- [EXTRACTED DATA]:
<<<<

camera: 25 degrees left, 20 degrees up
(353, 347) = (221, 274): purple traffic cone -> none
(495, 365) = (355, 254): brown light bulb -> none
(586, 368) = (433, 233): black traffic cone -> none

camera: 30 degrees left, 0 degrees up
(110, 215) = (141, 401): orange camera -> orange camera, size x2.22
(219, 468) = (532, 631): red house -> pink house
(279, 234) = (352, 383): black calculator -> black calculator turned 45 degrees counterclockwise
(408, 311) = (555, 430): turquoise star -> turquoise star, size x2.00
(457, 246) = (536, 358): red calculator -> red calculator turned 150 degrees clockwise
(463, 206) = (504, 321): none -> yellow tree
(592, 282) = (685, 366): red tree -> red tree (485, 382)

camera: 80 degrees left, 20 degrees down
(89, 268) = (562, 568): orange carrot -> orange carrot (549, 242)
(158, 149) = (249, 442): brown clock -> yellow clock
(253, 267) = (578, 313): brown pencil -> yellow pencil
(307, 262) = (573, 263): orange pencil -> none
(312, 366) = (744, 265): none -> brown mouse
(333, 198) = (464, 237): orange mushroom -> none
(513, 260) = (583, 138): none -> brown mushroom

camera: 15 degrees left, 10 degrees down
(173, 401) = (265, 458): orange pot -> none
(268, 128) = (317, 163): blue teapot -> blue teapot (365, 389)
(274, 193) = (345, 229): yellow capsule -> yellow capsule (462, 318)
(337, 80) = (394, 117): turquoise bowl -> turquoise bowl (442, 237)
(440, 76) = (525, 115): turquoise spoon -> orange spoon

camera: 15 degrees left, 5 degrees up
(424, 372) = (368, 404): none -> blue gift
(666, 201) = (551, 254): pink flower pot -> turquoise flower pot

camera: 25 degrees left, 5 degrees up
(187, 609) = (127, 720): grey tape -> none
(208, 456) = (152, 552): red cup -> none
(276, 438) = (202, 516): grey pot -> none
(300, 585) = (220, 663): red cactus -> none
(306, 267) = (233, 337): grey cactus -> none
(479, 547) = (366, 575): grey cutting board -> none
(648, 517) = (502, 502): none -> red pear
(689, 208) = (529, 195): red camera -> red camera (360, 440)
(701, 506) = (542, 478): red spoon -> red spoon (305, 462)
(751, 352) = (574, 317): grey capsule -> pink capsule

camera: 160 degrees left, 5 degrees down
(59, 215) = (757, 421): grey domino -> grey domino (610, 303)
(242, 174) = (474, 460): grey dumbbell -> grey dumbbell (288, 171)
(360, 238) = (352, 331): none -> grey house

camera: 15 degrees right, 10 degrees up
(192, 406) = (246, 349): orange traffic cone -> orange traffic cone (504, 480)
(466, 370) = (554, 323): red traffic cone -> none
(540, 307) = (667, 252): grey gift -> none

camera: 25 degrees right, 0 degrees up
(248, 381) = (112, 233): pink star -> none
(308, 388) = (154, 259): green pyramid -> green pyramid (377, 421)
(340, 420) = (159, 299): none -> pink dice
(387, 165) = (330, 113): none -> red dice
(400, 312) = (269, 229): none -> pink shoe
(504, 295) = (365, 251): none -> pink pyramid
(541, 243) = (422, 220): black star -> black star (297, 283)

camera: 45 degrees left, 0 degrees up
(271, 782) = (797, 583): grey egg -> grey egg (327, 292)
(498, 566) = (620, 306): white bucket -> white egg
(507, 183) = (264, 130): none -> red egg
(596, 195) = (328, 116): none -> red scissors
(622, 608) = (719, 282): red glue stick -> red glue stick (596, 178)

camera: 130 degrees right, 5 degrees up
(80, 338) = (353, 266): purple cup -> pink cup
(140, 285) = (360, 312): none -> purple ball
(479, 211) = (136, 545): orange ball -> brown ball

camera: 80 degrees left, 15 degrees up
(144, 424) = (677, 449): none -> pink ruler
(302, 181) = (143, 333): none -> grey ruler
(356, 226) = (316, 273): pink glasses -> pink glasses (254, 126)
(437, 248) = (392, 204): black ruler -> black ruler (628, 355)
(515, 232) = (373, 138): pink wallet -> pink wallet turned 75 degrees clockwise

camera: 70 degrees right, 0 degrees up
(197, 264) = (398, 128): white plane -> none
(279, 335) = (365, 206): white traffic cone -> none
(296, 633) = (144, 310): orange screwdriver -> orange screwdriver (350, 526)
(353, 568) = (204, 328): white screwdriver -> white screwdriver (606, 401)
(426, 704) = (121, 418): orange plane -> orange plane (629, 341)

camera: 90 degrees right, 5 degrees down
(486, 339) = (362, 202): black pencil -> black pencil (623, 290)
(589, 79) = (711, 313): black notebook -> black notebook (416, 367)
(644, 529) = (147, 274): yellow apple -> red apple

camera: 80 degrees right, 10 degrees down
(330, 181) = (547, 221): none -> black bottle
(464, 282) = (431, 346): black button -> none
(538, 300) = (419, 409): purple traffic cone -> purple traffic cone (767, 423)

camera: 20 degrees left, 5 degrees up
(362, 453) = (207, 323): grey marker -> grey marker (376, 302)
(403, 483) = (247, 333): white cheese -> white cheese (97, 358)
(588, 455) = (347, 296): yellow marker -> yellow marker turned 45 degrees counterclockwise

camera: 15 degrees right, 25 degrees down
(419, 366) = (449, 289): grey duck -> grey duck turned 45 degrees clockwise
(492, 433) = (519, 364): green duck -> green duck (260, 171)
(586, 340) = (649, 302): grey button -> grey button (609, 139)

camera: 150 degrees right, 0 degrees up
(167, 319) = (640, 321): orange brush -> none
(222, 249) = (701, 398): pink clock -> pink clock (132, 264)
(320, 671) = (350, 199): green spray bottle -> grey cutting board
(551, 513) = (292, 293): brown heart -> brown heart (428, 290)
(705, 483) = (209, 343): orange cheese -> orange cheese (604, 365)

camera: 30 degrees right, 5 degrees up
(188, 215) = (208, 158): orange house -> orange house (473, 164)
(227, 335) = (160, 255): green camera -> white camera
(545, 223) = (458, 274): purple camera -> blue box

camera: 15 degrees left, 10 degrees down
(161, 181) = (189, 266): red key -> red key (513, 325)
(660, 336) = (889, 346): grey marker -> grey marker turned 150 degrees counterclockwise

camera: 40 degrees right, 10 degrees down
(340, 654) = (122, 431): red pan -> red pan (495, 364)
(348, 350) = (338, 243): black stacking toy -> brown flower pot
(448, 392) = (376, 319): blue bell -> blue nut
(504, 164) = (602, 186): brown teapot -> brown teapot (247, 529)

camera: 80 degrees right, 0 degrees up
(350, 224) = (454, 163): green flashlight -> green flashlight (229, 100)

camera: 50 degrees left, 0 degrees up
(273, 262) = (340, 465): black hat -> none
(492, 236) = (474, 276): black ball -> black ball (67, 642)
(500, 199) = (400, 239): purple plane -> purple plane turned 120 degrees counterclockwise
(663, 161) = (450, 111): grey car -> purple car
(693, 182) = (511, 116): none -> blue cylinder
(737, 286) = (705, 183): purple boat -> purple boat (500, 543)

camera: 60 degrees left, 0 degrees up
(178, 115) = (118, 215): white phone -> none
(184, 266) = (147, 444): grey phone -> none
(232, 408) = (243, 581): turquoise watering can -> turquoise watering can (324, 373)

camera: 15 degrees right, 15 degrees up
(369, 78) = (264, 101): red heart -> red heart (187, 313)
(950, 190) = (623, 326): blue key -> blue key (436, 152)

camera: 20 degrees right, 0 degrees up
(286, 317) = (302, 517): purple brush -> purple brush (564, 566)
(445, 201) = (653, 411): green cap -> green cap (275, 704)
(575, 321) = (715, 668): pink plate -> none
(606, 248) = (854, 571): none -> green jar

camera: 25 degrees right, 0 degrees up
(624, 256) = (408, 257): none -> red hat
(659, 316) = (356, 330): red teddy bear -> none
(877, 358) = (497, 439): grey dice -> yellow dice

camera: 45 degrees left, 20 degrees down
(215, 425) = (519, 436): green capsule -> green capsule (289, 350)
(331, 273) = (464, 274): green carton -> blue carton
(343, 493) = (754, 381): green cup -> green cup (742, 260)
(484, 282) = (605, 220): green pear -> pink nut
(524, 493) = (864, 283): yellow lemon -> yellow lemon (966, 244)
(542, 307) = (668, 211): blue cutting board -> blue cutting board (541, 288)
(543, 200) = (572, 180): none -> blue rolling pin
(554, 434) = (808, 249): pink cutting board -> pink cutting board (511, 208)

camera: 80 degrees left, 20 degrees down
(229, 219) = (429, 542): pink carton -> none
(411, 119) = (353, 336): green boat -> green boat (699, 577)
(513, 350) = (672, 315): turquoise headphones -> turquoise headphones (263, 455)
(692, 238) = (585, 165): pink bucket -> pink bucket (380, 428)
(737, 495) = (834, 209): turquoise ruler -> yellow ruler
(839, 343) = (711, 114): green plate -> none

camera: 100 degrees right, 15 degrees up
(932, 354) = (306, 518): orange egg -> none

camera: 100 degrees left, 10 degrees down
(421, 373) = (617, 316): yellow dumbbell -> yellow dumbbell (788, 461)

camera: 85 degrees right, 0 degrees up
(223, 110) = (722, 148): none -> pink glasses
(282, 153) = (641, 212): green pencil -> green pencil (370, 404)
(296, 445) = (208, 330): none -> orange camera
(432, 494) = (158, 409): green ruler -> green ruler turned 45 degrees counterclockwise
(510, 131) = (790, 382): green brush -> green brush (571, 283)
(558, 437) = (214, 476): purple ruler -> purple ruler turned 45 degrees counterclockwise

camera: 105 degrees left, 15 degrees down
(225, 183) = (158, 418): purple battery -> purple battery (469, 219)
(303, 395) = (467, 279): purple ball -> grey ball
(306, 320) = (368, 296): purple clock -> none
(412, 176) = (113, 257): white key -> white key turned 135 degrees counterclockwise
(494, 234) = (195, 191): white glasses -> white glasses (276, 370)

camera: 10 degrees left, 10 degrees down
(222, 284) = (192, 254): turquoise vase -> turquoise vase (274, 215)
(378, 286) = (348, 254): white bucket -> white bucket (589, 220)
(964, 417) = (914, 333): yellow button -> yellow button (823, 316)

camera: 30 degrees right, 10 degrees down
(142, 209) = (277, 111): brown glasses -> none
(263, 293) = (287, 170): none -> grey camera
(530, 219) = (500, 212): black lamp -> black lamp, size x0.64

>>>>

- [TASK DESCRIPTION]: Of all the entries above, repeat only the lines from the line that has "(320, 671) = (350, 199): green" to the line that has "(545, 223) = (458, 274): purple", both lines included, exactly.

- [ANSWER AREA]:
(320, 671) = (350, 199): green spray bottle -> grey cutting board
(551, 513) = (292, 293): brown heart -> brown heart (428, 290)
(705, 483) = (209, 343): orange cheese -> orange cheese (604, 365)

camera: 30 degrees right, 5 degrees up
(188, 215) = (208, 158): orange house -> orange house (473, 164)
(227, 335) = (160, 255): green camera -> white camera
(545, 223) = (458, 274): purple camera -> blue box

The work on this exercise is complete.